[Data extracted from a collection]
****************

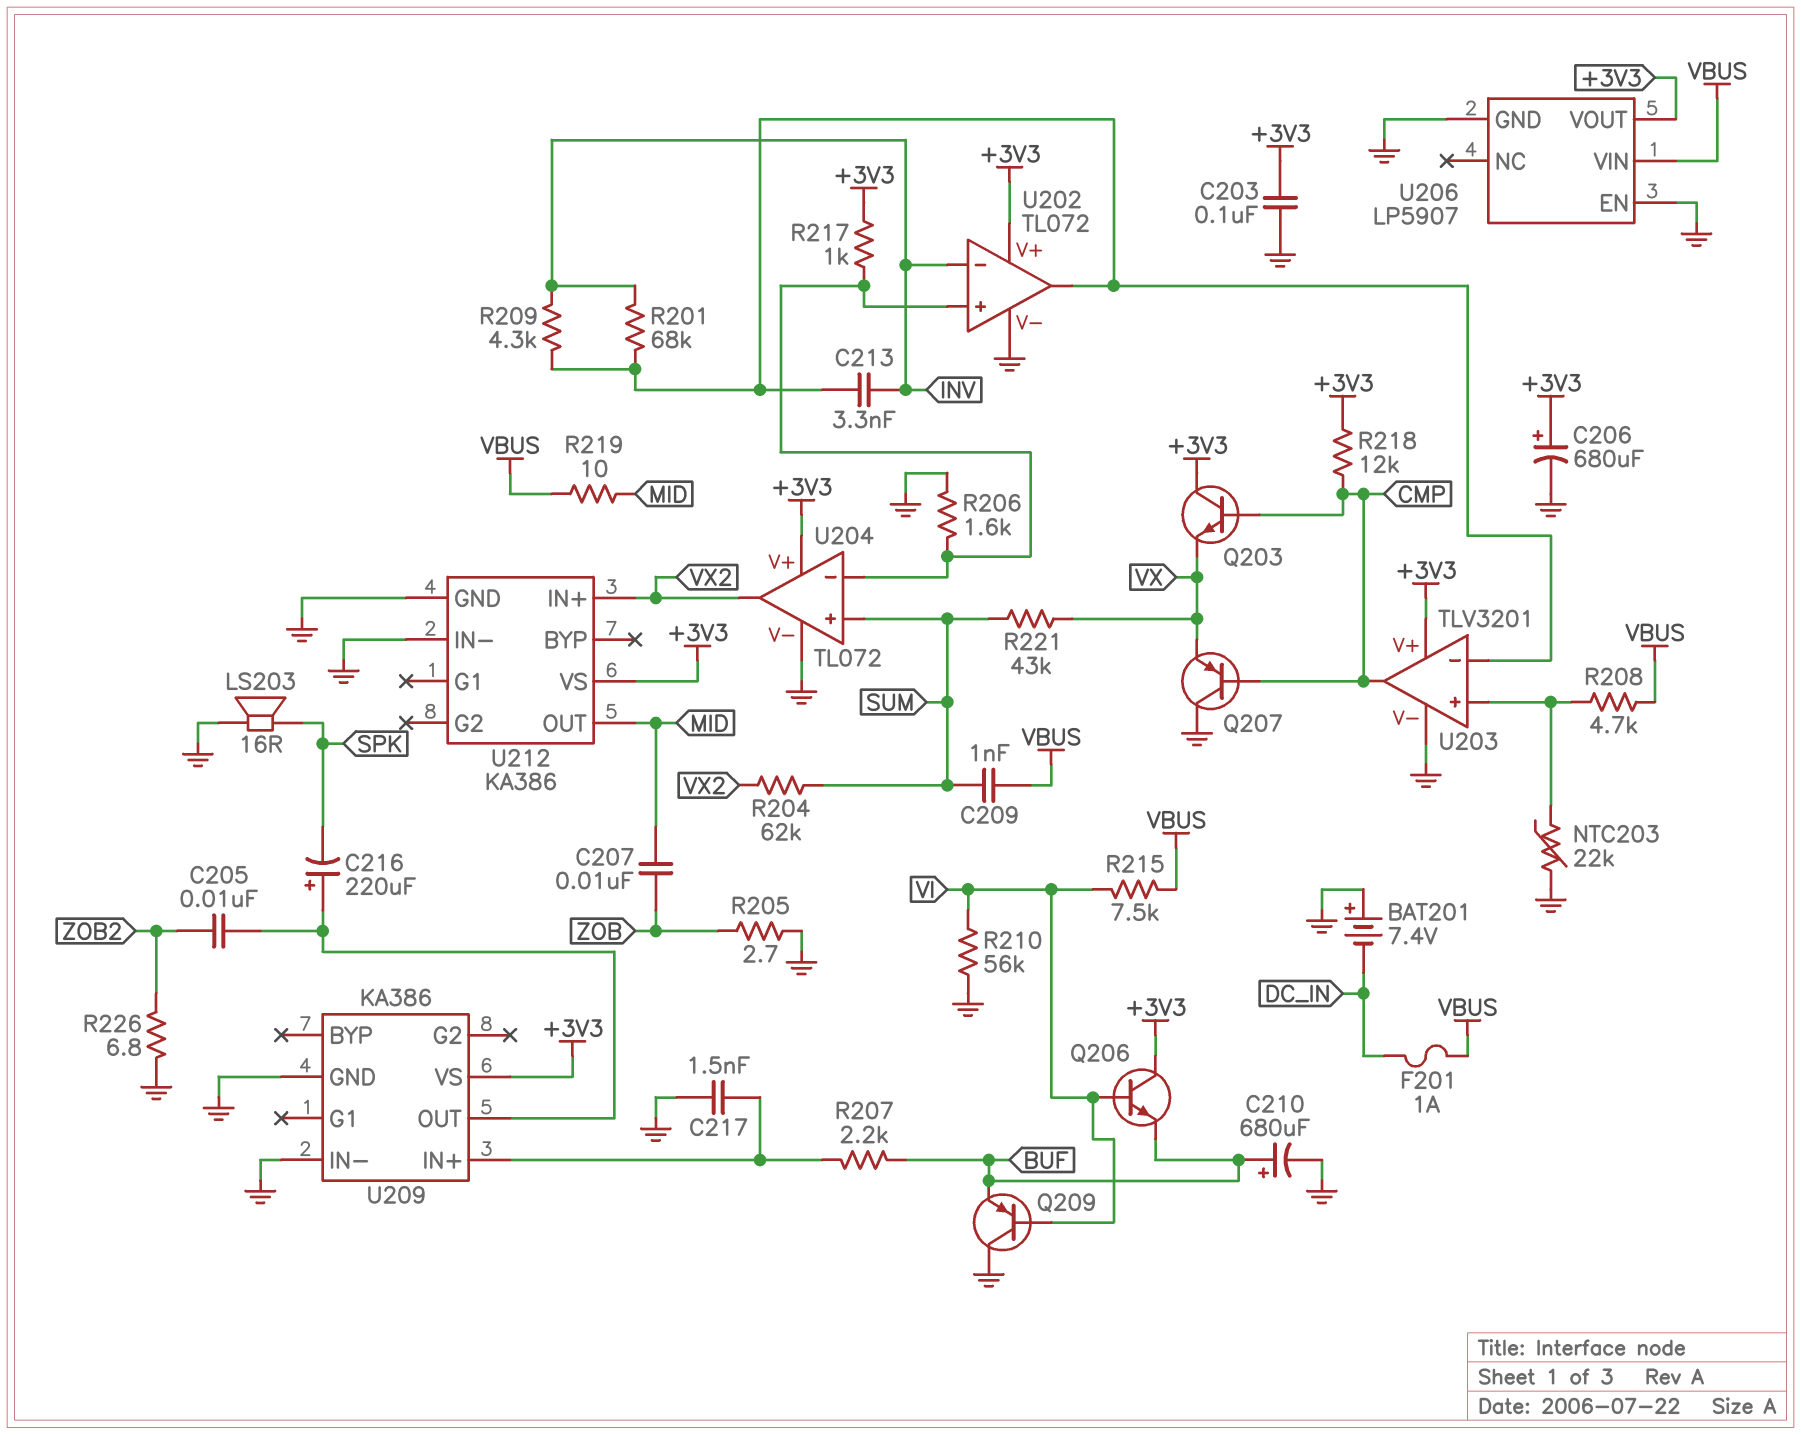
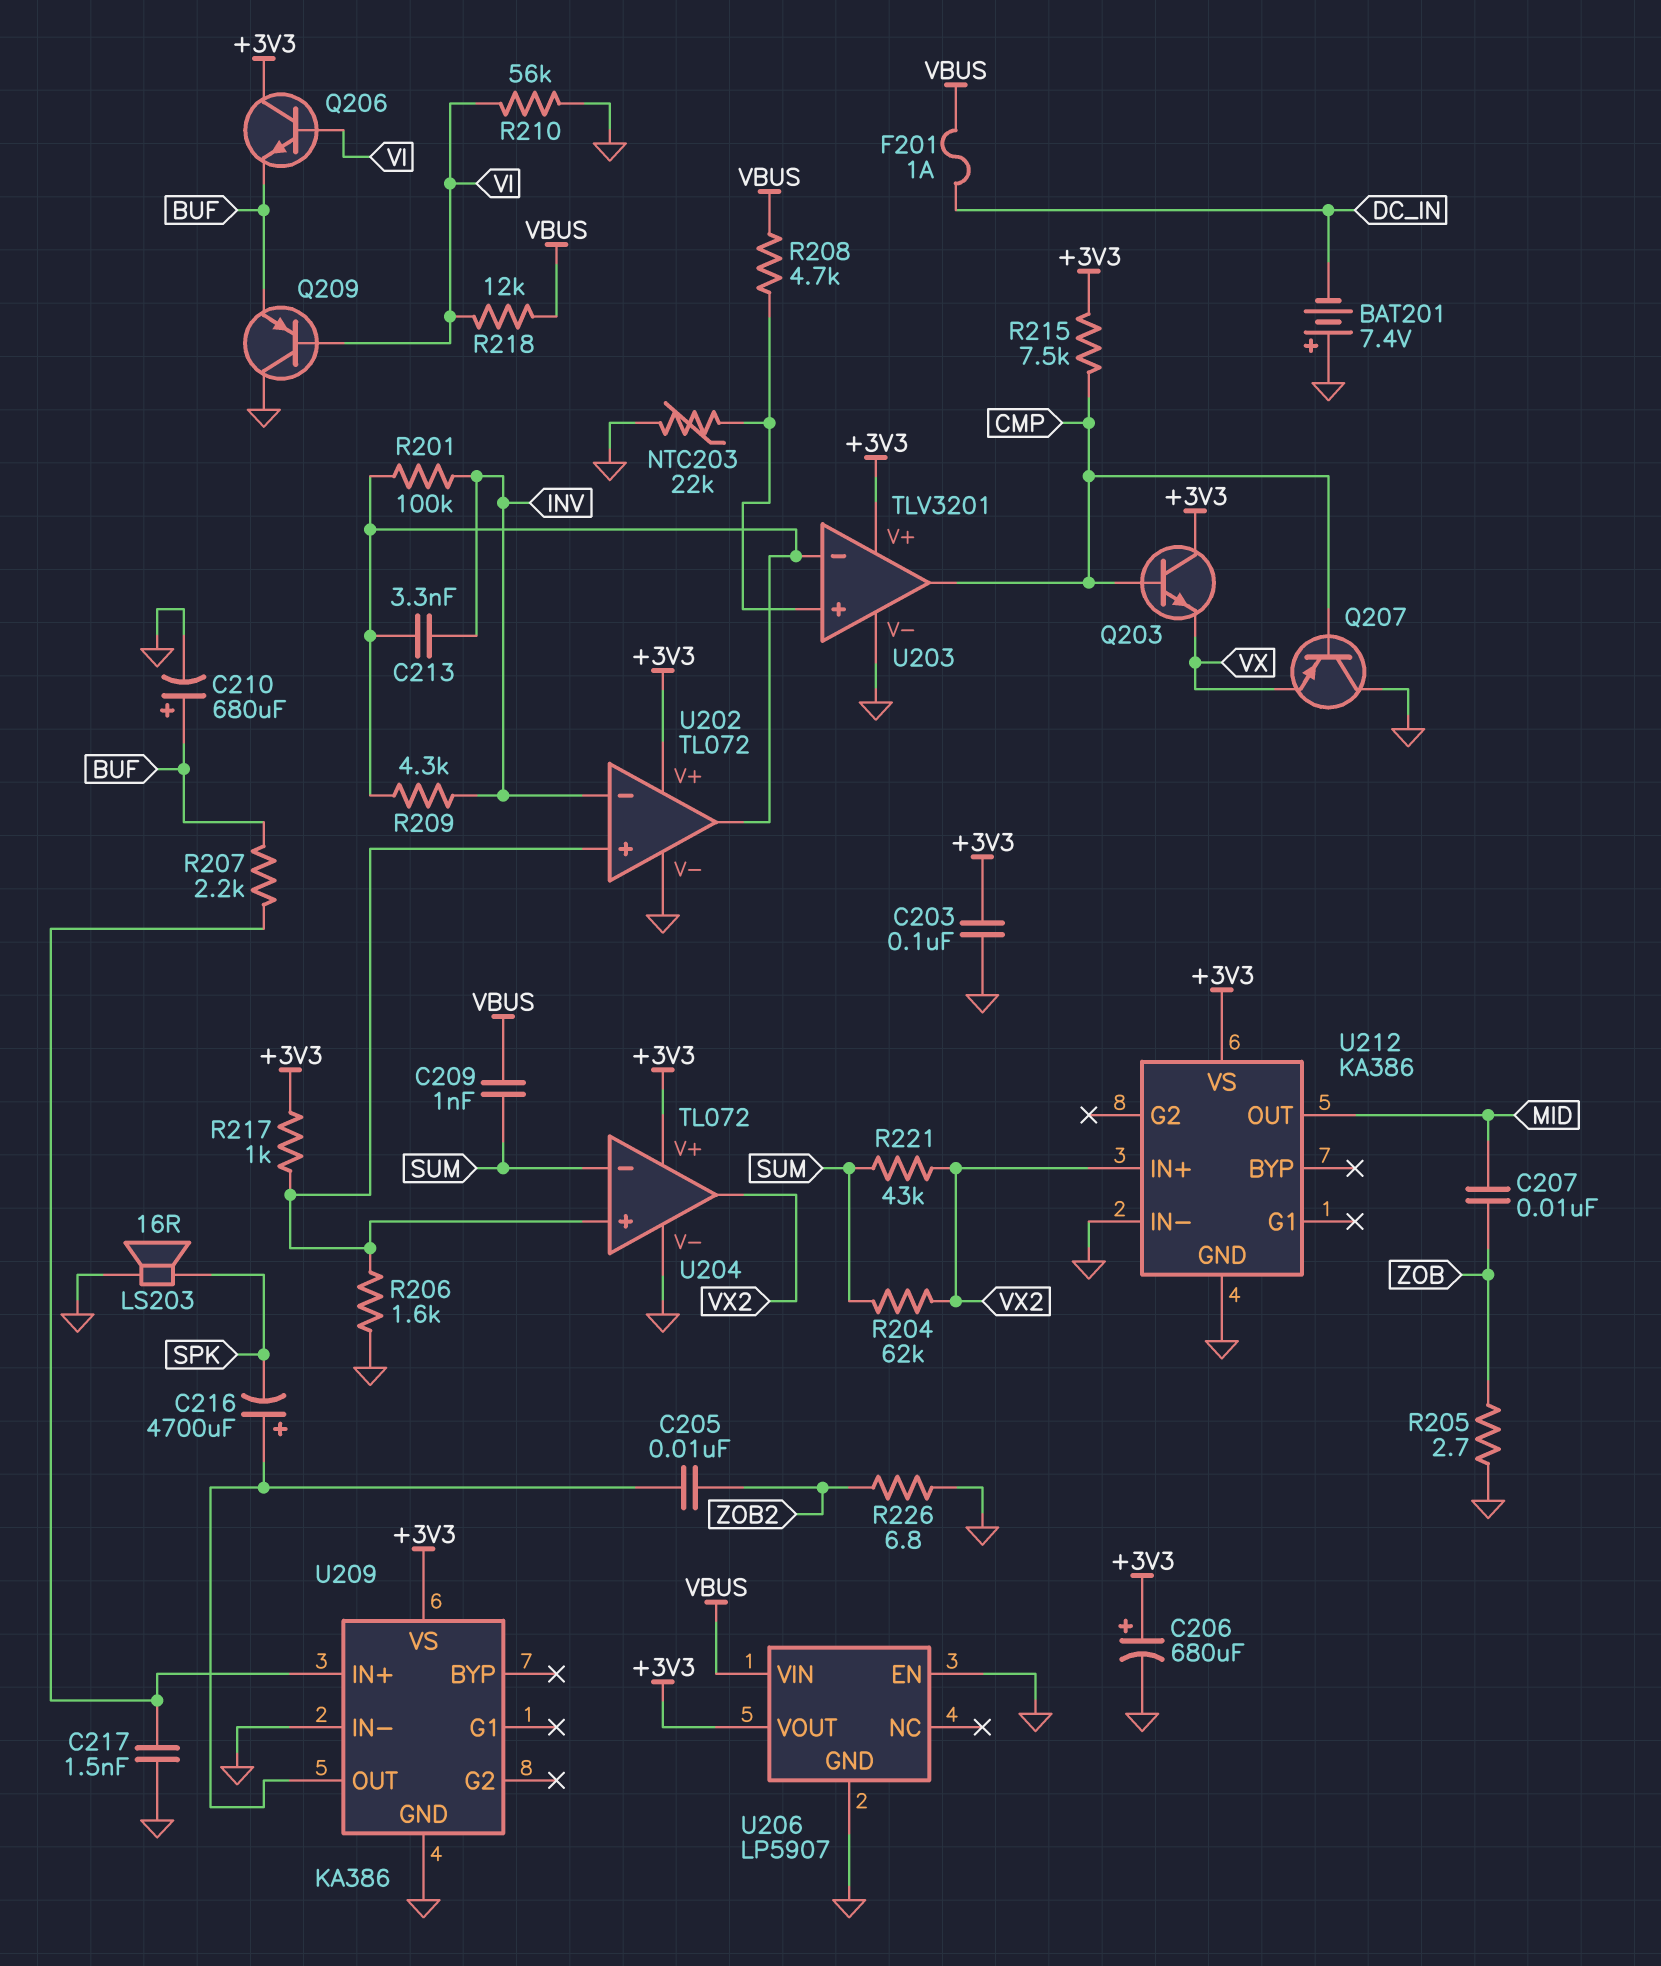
C216: 220uF (plus U209/OUT, minus SPK) -> 4700uF (plus U209/OUT, minus SPK)
R201: 68k (INV, U202/out) -> 100k (INV, U202/out)
R215: 7.5k (VBUS, VI) -> 7.5k (+3V3, CMP)
R218: 12k (+3V3, CMP) -> 12k (VBUS, VI)
R219: 10 (MID, VBUS) -> none
R221: 43k (SUM, VX) -> 43k (SUM, VX2)
U204 pin in+: SUM -> U202/in+
U204 pin in-: U202/in+ -> SUM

****************

Nothing but the lines from the one holding "R219: 10 (MID, VBUS) -> none" through the last line of the data may be output, and each must match exactly.

Written answer:
R219: 10 (MID, VBUS) -> none
R221: 43k (SUM, VX) -> 43k (SUM, VX2)
U204 pin in+: SUM -> U202/in+
U204 pin in-: U202/in+ -> SUM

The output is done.